__Provided data__:
⁂

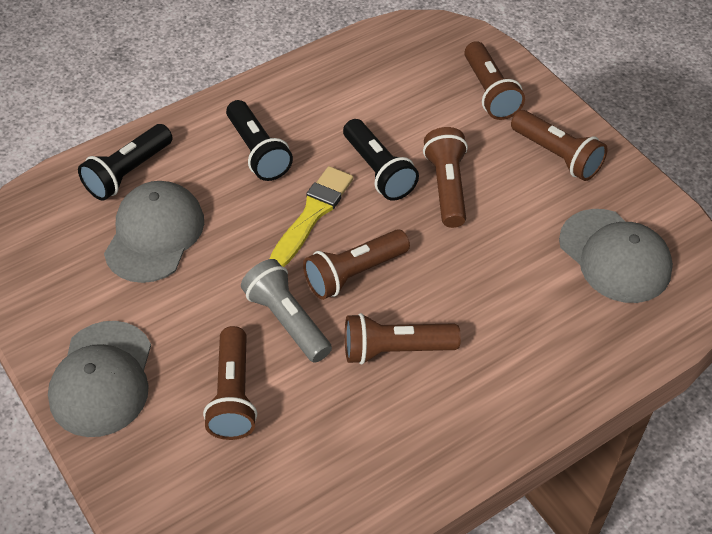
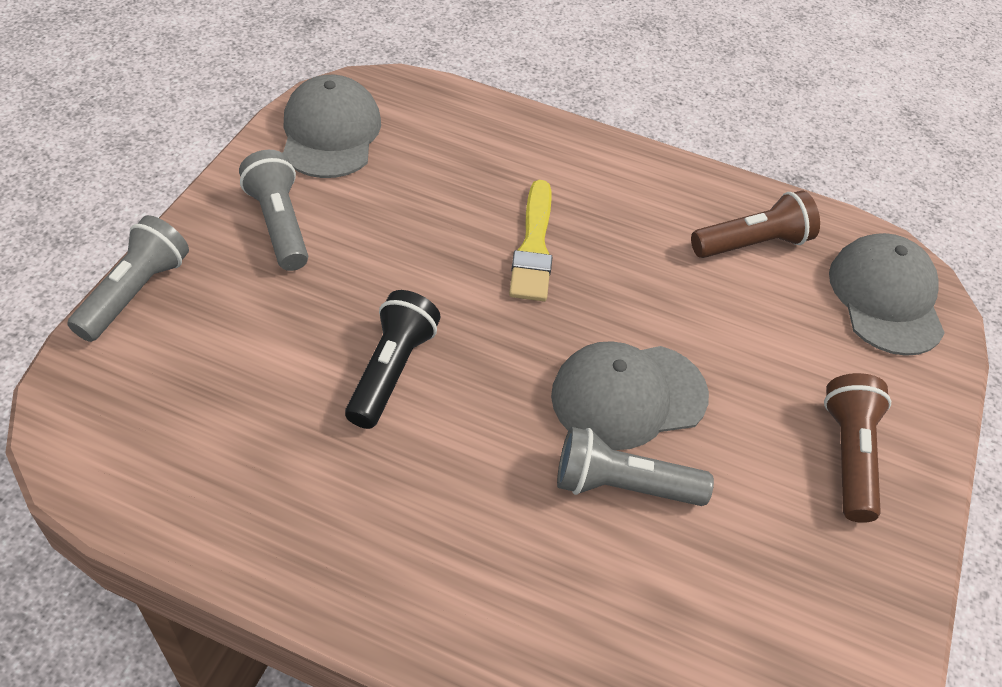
black flashlight: 3 -> 1
brown flashlight: 6 -> 2
grey flashlight: 1 -> 3

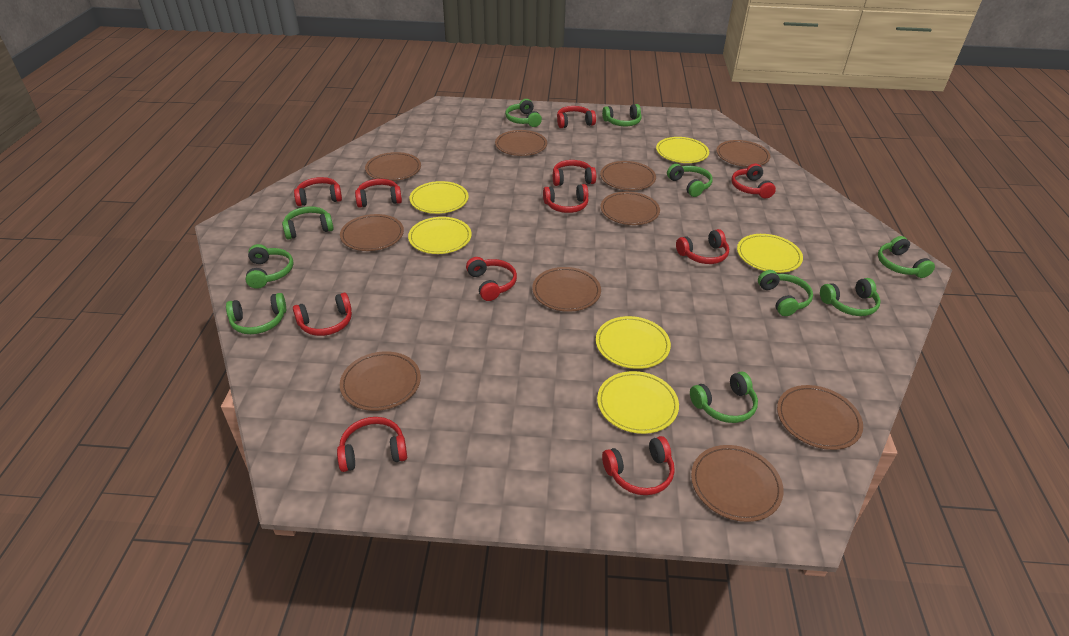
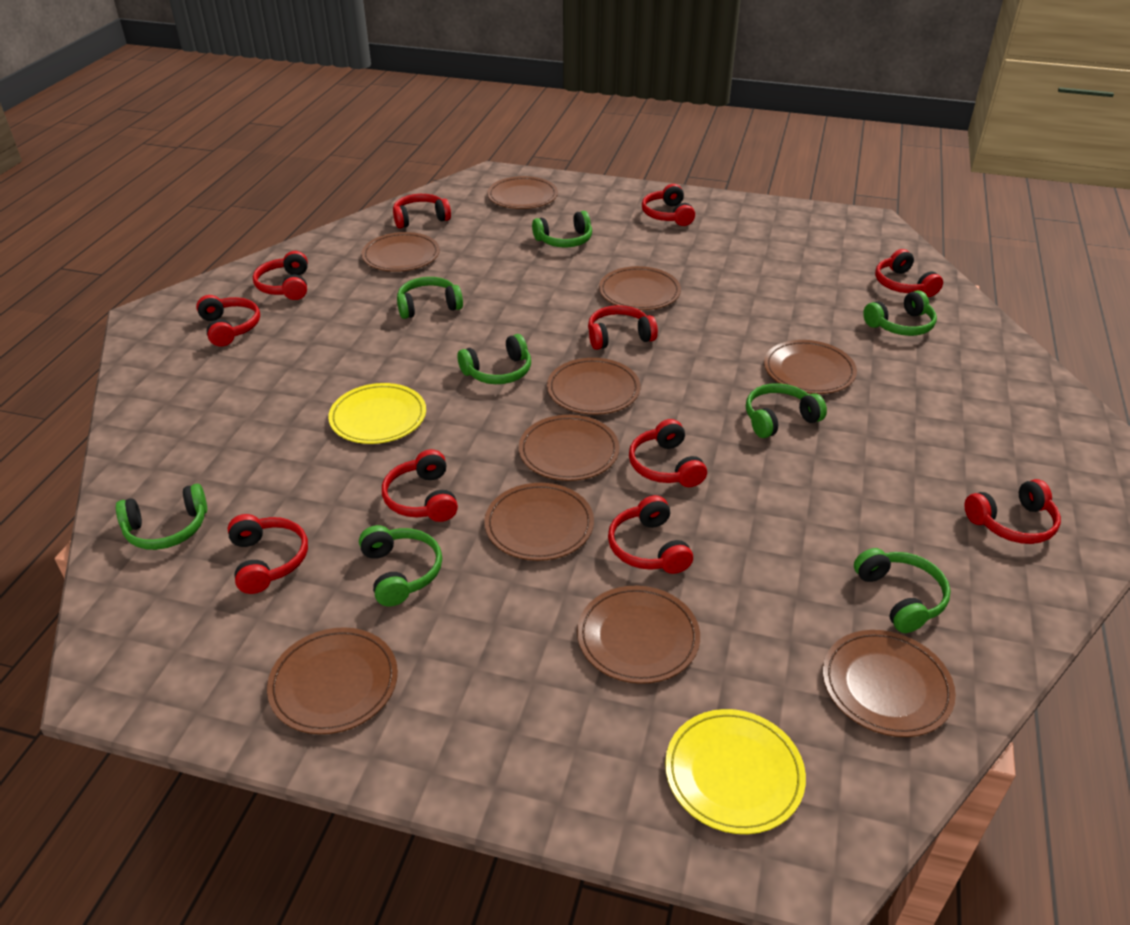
green headphones: 10 -> 8
yellow plate: 6 -> 2

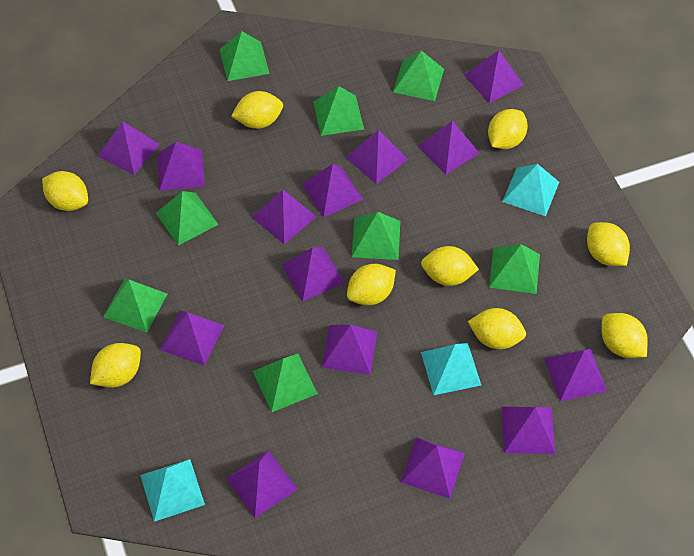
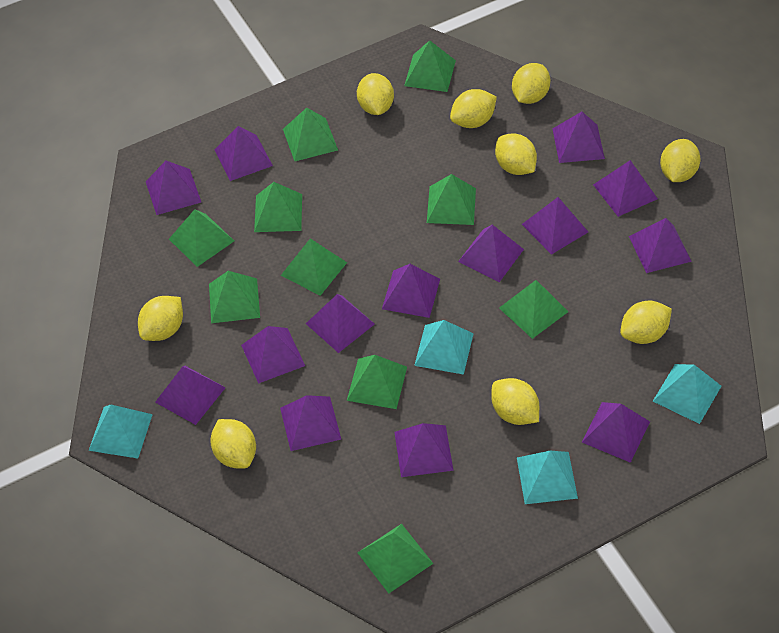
green pyramid: 8 -> 10
turquoise pyramid: 3 -> 4

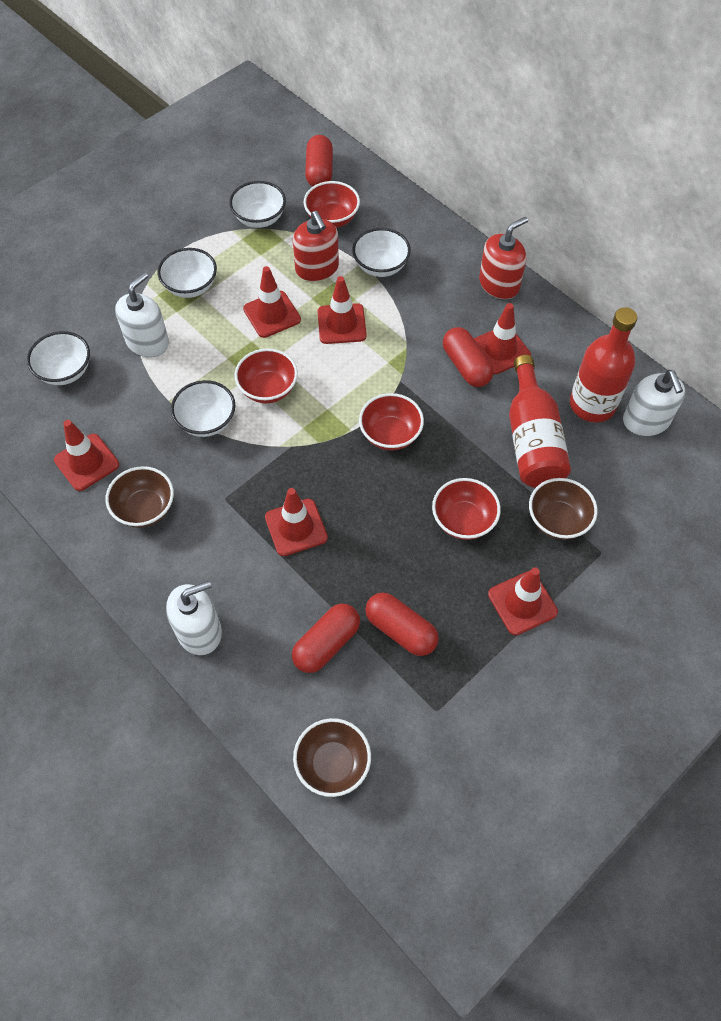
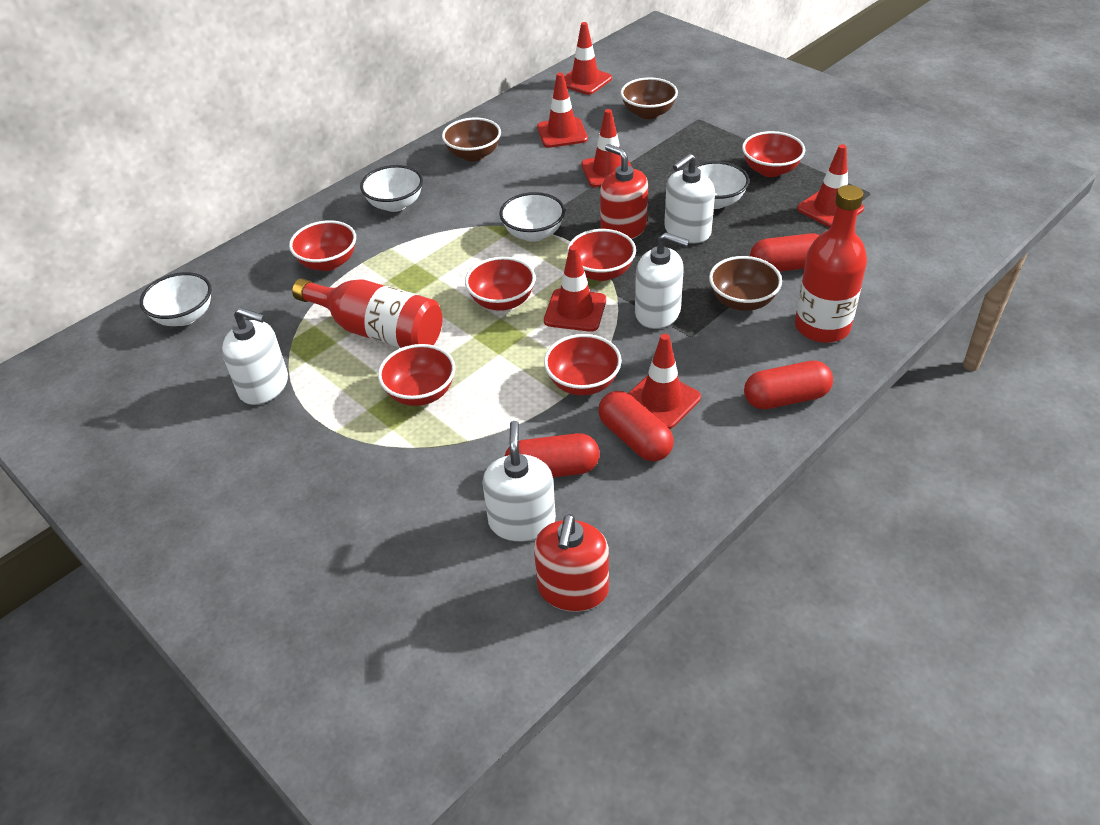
red bowl: 4 -> 6
white bowl: 5 -> 4
white soap dispenser: 3 -> 4

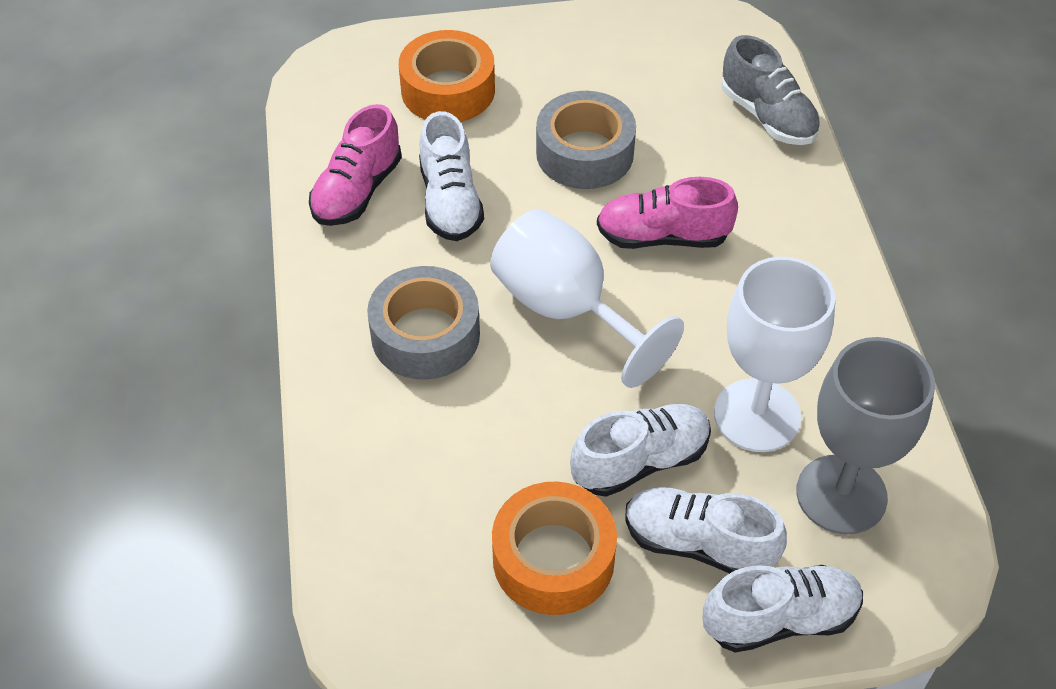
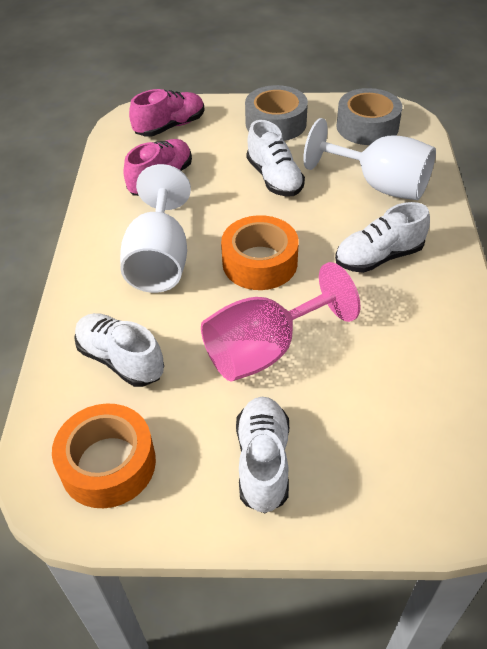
grey goblet: 1 -> 0
grey shoe: 1 -> 0
pink goblet: 0 -> 1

⁂

__Aim of the task__: Lines from the entries that contain the string "grey" must be found and copied.

__Result of the task__:
grey flashlight: 1 -> 3
grey goblet: 1 -> 0
grey shoe: 1 -> 0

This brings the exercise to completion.